> _Task requirements_: Scan the lines below for the word "RESET". Copy each line you find it in.
*** Given data Section Begins ***
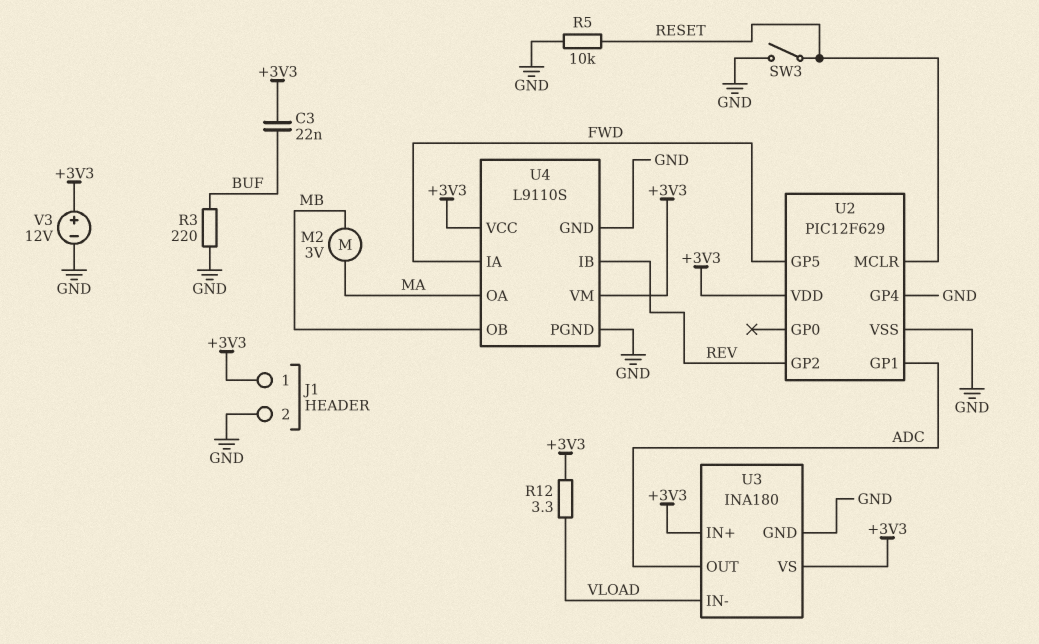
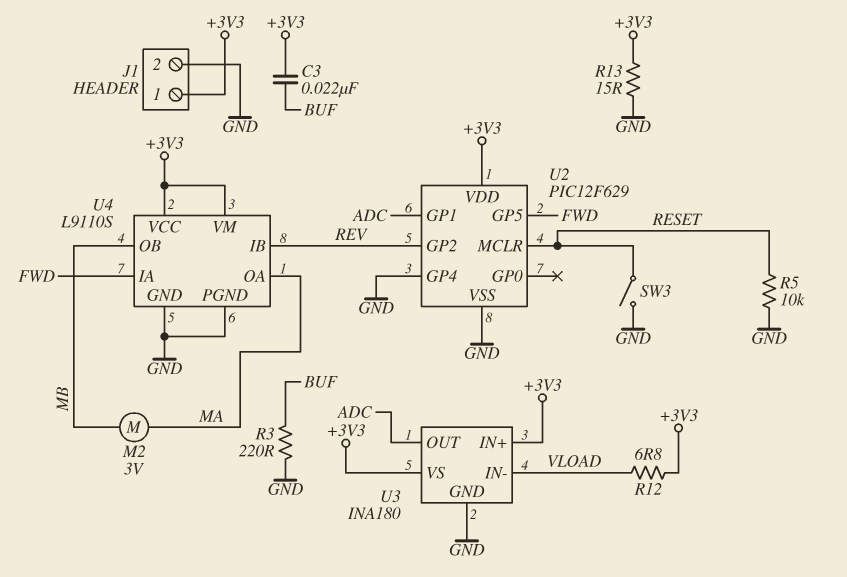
R12: 3.3 (+3V3, VLOAD) -> 6.8 (+3V3, VLOAD)
R13: none -> 15 (+3V3, GND)
V3: 12V (plus +3V3, minus GND) -> none

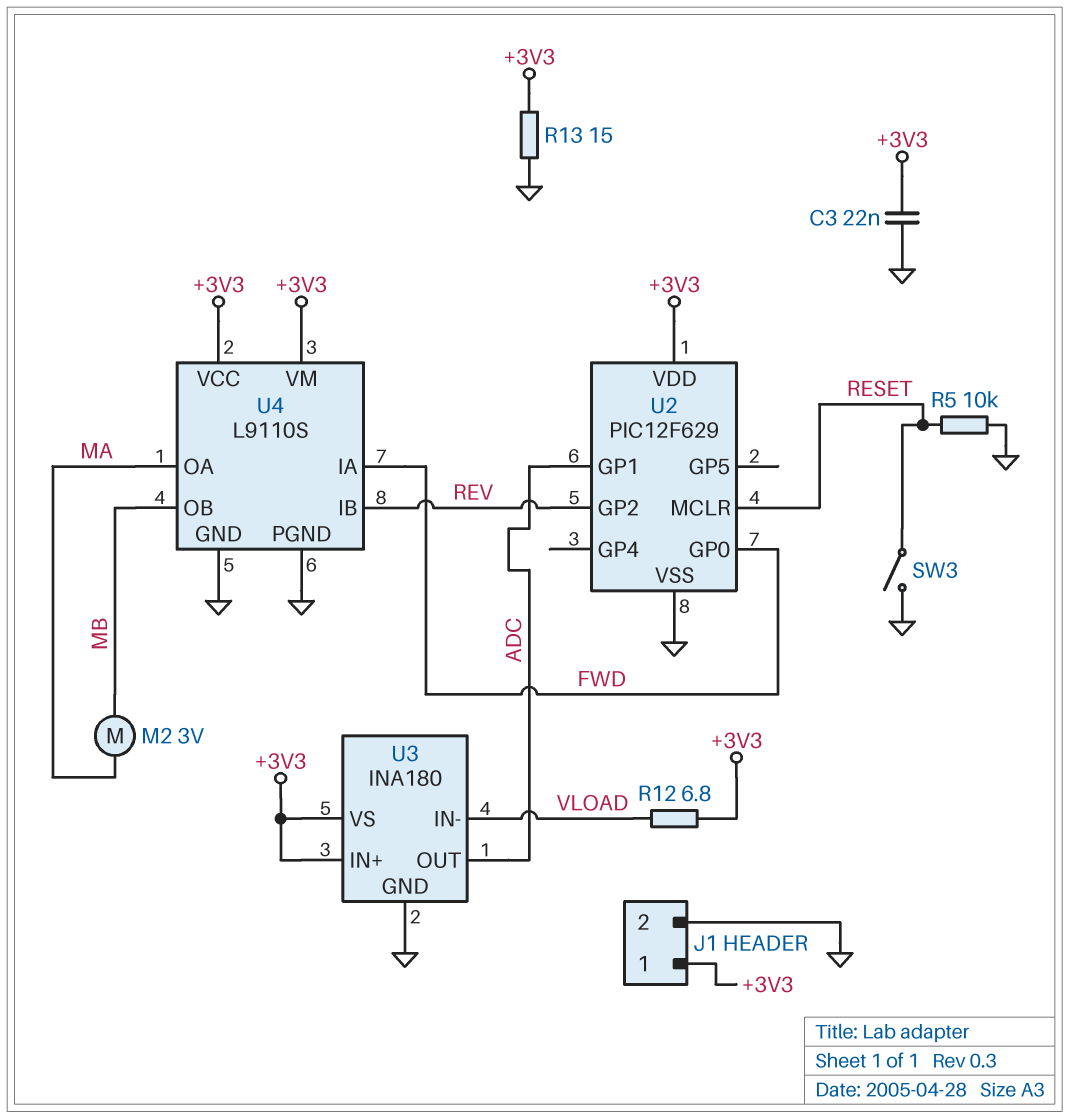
C3: 22nF (+3V3, BUF) -> 22nF (+3V3, GND)
R3: 220 (BUF, GND) -> none
U2 pin GP0: none -> FWD
U2 pin GP4: GND -> none
U2 pin GP5: FWD -> none

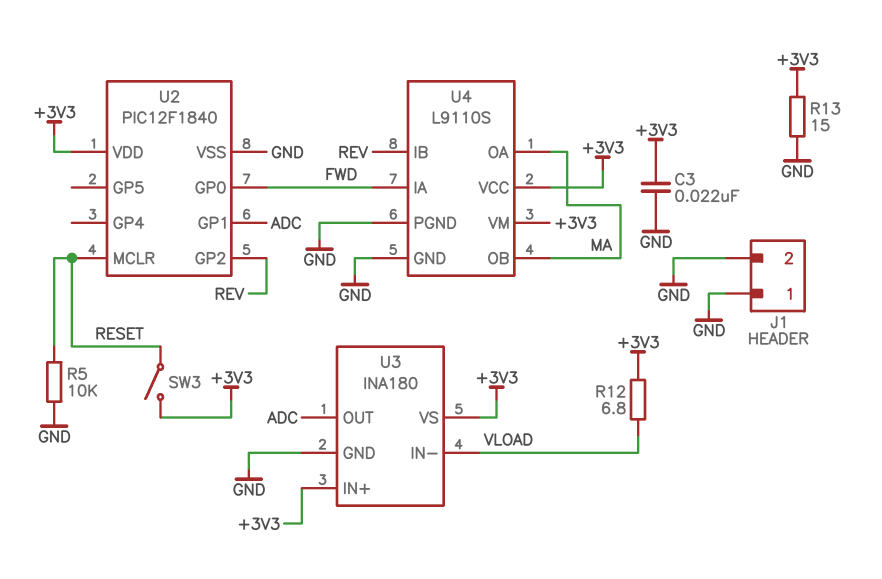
J1 pin 1: +3V3 -> GND
M2: motor 3V (MA, MB) -> none
SW3: switch (GND, RESET) -> switch (+3V3, RESET)
U2: PIC12F629 -> PIC12F1840
U4 pin OB: MB -> MA

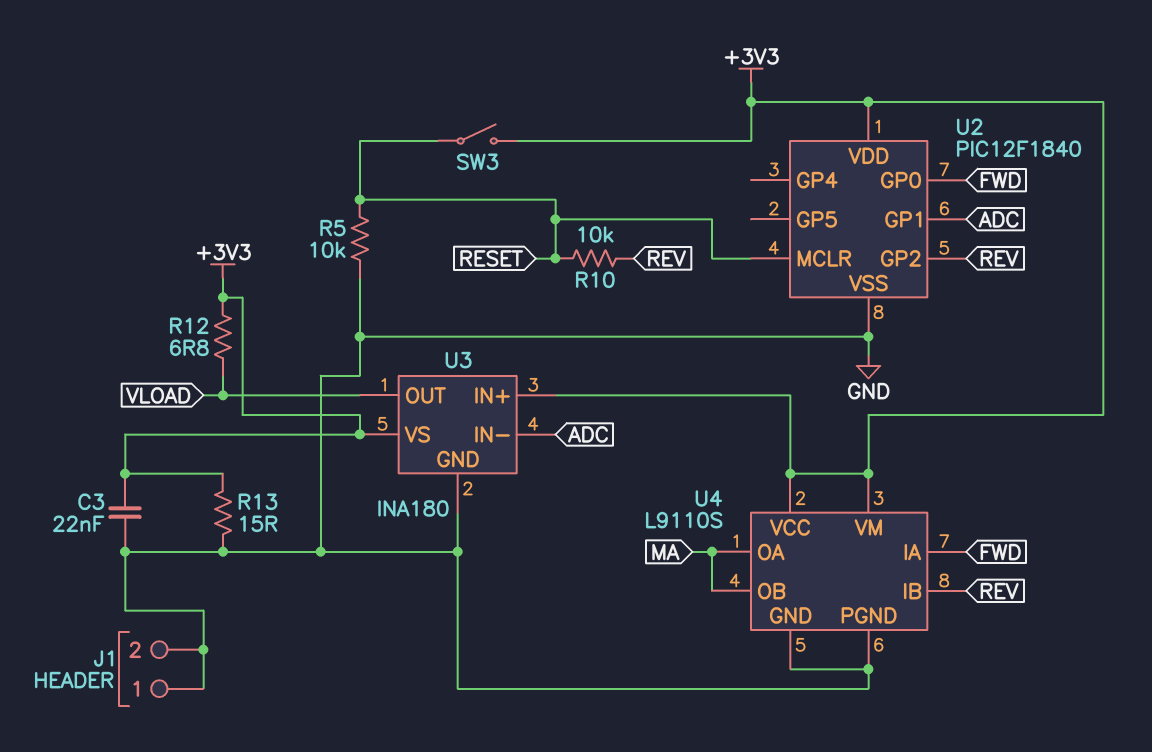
R10: none -> 10k (RESET, REV)
U3 pin IN-: VLOAD -> ADC
U3 pin OUT: ADC -> VLOAD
*** Given data Section Ends ***
> _Answer to this task_:
SW3: switch (GND, RESET) -> switch (+3V3, RESET)
R10: none -> 10k (RESET, REV)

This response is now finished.